** Opening Exercise materials block **

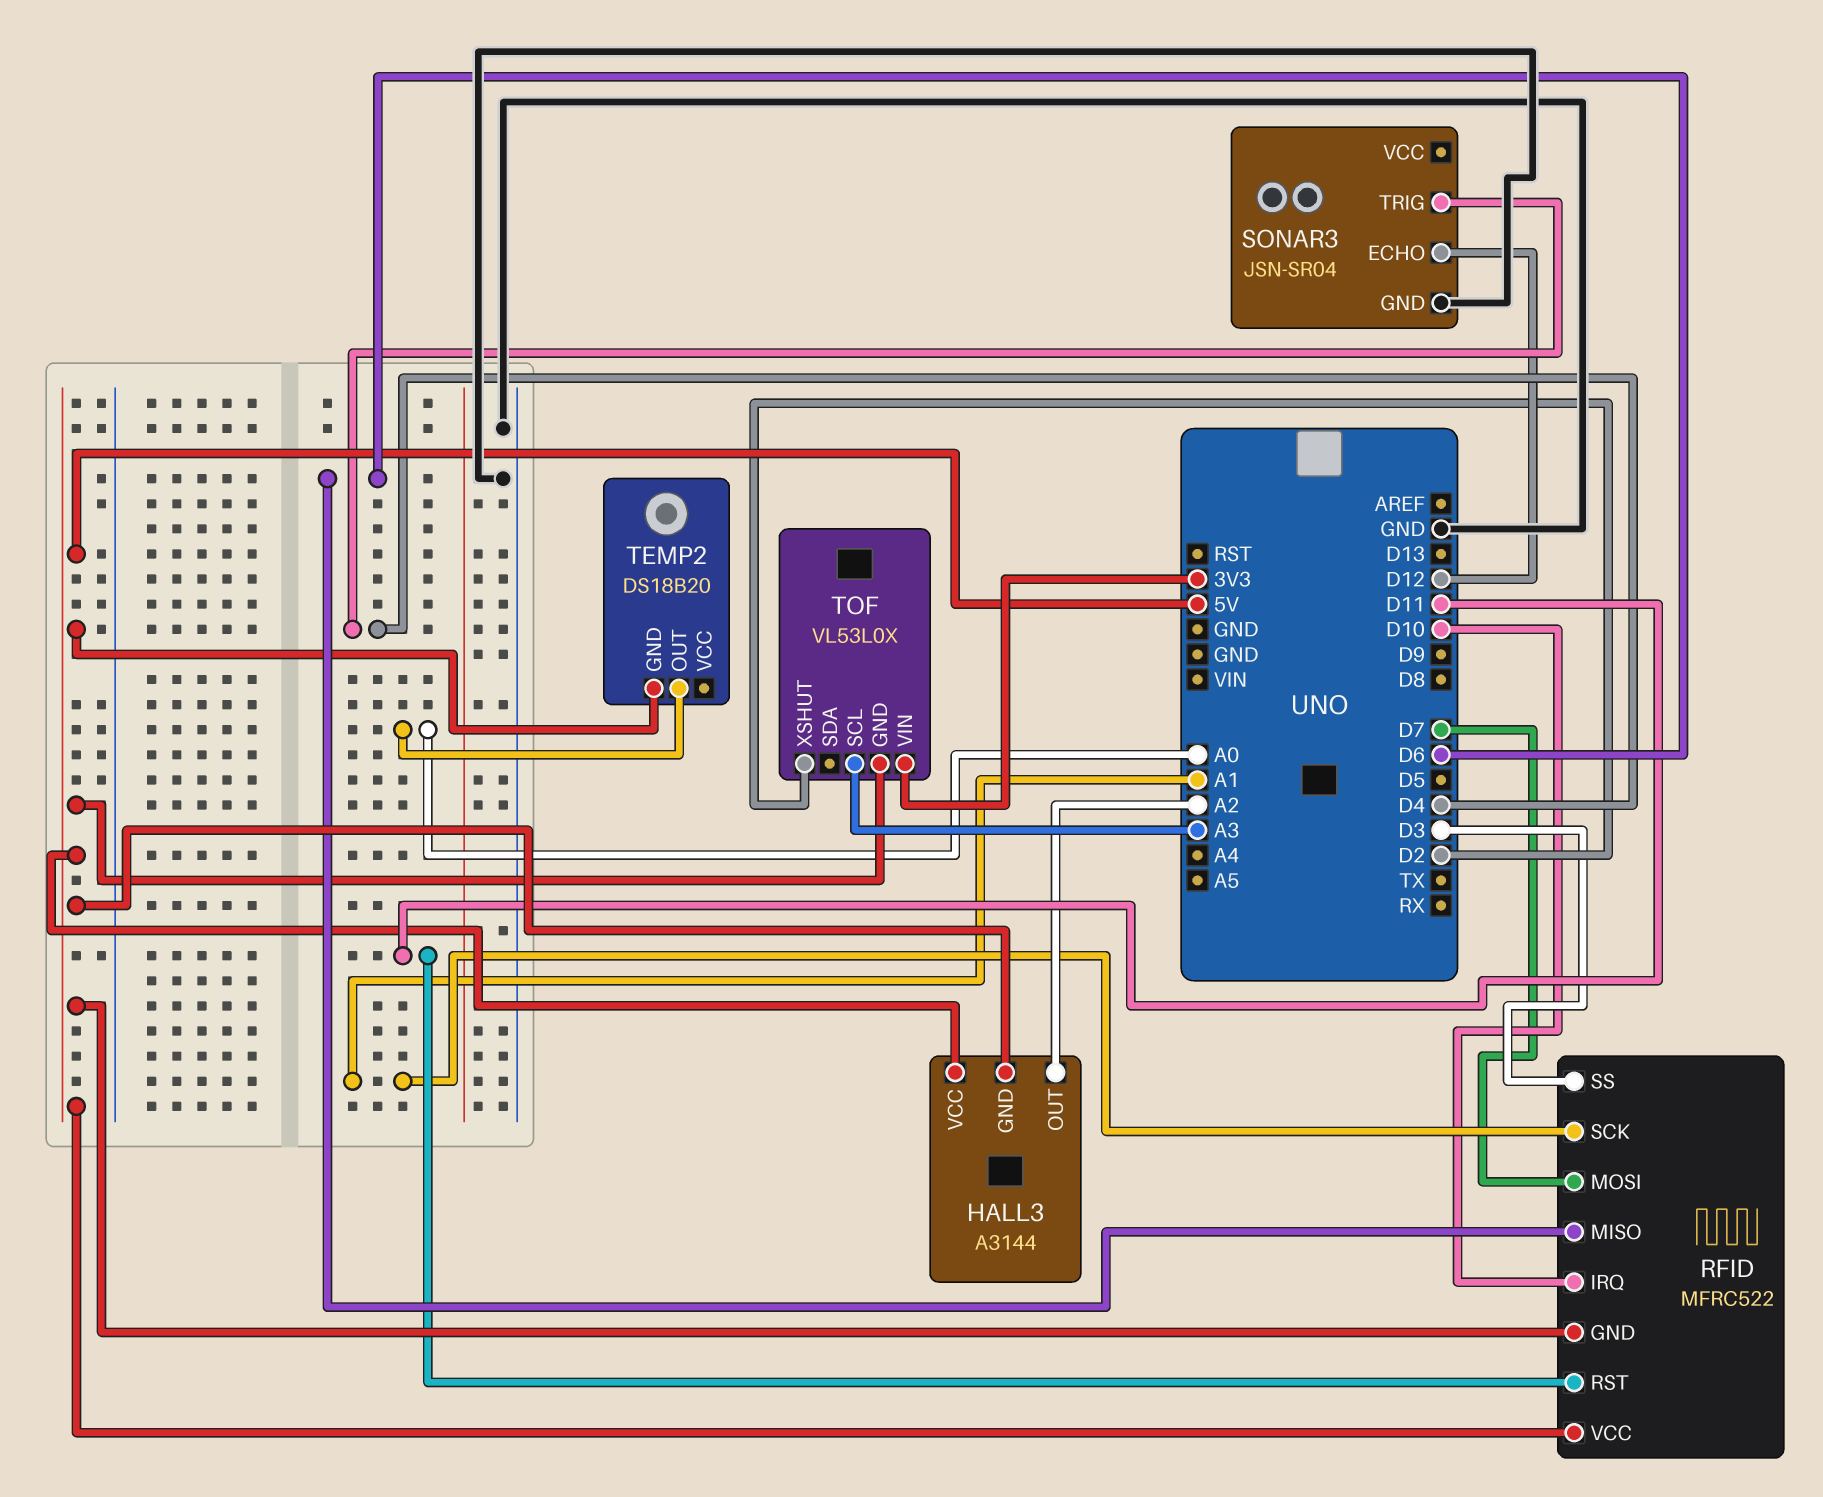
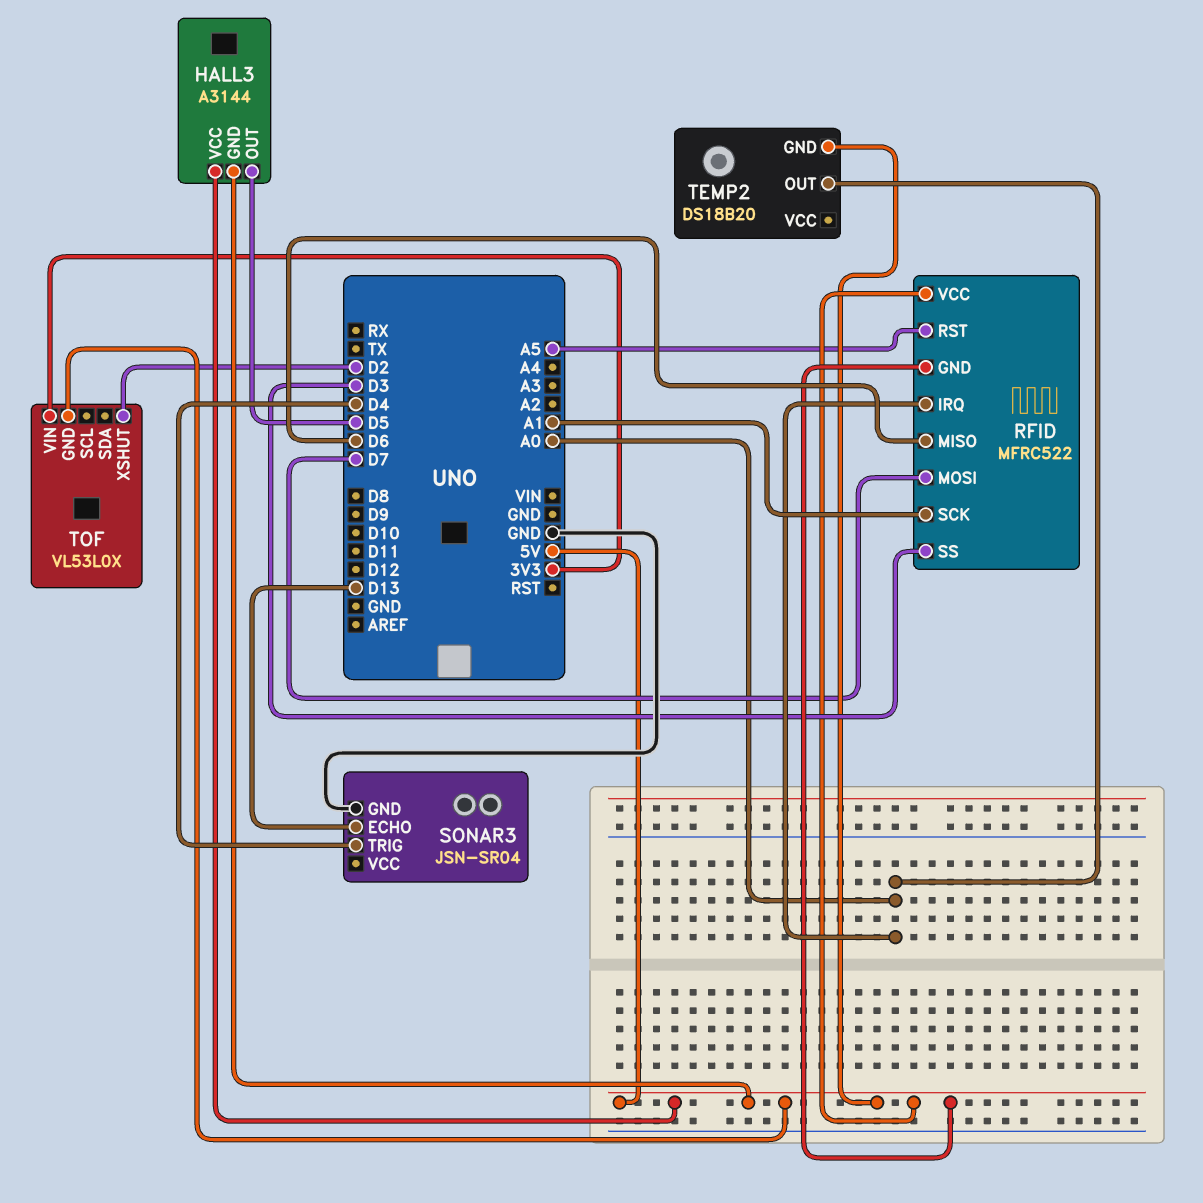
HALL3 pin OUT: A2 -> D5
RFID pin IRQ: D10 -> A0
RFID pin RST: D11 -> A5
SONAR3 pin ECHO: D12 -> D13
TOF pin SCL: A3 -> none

** Closing Exercise materials block **

# Exercise goal
Leave out all images, then reproduce the entries above exactly.

# The answer
HALL3 pin OUT: A2 -> D5
RFID pin IRQ: D10 -> A0
RFID pin RST: D11 -> A5
SONAR3 pin ECHO: D12 -> D13
TOF pin SCL: A3 -> none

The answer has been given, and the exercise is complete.